(Given data begins)

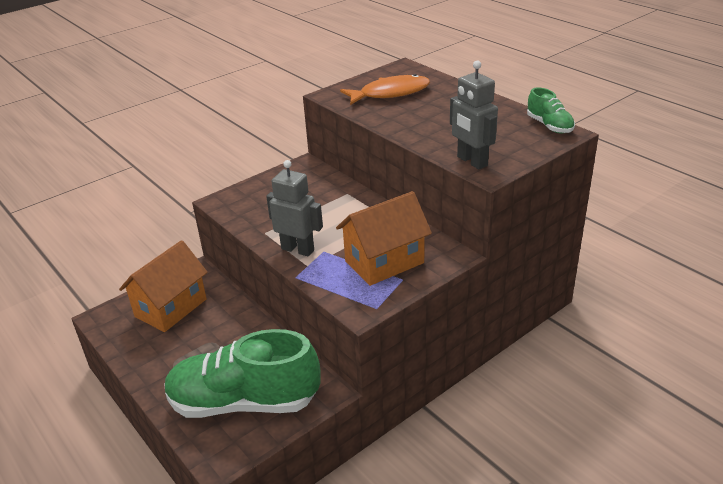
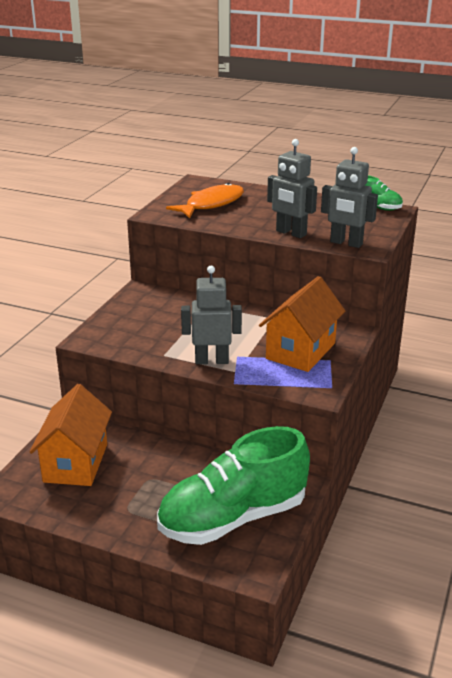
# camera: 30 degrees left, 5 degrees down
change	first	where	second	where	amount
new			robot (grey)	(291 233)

(Given data ends)

The answer should be the complete listing, set down exactly, without pictures.

Written response:
# camera: 30 degrees left, 5 degrees down
change	first	where	second	where	amount
new			robot (grey)	(291 233)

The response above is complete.